■ **REQUIRED WORK**
Please locate every line in the rows below that contains the string "kern", where case counts, and copy out each of those lines.
▼▼▼
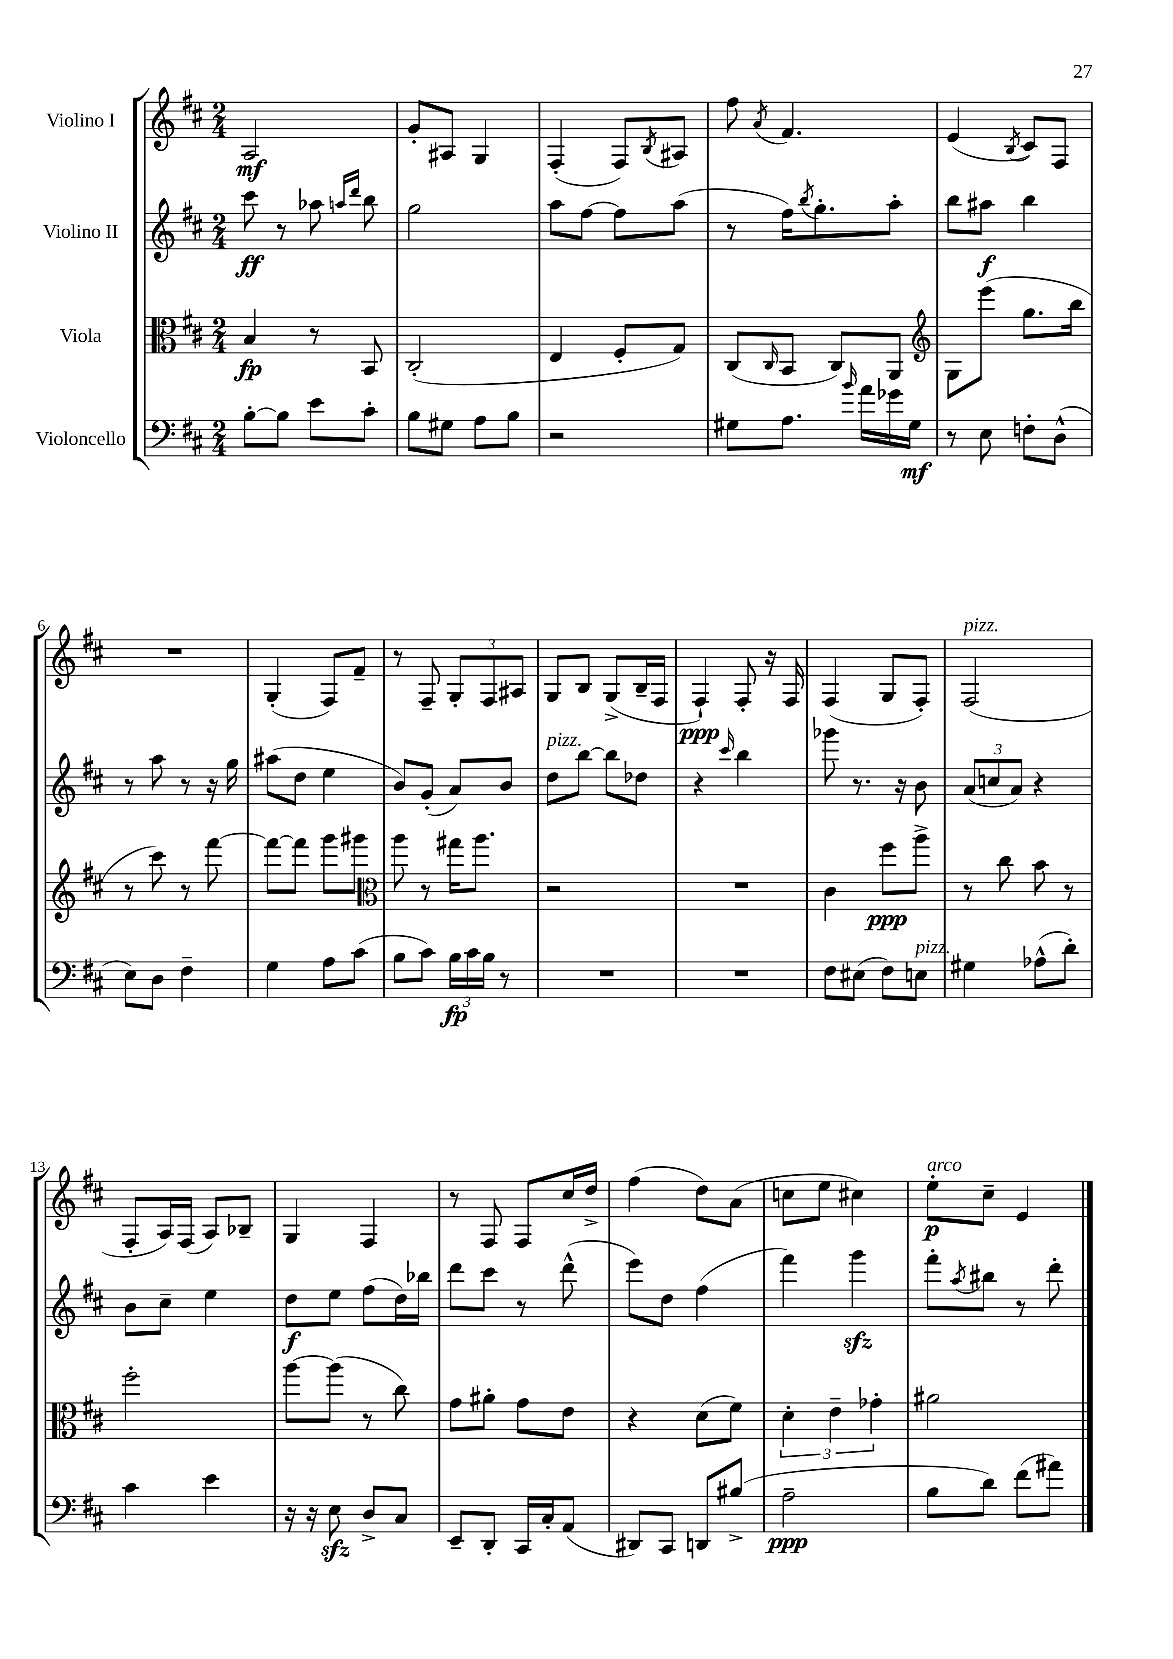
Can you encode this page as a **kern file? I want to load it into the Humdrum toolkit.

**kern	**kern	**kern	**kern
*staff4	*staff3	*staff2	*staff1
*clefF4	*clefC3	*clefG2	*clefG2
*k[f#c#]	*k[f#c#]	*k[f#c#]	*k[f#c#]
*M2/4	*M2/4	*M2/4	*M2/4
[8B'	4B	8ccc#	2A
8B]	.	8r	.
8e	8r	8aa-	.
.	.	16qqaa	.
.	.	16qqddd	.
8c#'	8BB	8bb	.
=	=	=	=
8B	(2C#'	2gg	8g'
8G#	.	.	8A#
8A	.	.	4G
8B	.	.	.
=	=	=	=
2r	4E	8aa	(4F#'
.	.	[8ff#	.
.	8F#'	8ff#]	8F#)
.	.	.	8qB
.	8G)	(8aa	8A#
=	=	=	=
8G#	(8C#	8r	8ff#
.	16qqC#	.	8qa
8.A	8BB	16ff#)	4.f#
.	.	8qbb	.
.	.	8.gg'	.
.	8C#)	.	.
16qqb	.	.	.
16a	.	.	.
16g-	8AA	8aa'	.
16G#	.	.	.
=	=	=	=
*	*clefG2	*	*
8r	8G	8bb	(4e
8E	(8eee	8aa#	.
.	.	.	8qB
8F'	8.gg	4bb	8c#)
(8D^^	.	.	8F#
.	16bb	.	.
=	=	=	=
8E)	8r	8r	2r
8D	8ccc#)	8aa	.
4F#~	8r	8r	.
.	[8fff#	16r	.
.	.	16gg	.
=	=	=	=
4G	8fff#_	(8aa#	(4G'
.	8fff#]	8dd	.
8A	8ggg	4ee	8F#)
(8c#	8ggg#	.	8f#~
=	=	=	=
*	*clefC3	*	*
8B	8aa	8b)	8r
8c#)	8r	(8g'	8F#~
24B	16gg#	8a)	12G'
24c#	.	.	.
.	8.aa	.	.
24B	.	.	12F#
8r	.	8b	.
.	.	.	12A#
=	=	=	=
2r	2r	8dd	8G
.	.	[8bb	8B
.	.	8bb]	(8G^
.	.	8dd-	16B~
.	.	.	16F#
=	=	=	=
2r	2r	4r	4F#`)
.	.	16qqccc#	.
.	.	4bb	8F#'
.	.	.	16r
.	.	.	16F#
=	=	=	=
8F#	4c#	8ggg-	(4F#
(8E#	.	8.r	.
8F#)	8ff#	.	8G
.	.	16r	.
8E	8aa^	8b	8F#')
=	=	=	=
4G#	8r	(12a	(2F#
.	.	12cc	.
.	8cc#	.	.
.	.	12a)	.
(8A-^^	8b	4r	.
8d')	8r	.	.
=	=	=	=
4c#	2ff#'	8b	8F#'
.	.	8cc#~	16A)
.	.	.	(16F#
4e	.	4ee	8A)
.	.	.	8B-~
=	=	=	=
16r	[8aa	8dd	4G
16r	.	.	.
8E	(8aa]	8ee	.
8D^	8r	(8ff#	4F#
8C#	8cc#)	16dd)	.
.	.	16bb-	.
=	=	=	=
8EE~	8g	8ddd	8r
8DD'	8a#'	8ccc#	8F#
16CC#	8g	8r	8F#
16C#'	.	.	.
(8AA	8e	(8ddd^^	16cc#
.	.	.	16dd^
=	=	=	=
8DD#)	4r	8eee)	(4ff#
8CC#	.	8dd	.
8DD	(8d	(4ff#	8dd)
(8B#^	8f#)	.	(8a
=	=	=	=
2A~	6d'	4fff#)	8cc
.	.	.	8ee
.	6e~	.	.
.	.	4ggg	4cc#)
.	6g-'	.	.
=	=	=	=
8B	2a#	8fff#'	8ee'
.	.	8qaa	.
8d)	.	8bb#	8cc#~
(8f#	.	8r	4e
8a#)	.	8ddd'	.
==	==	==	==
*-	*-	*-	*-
▲▲▲
■ **COMPLETE RESPONSE**
Can you encode this page as a **kern file? I want to load it into the Humdrum toolkit.
**kern	**kern	**kern	**kern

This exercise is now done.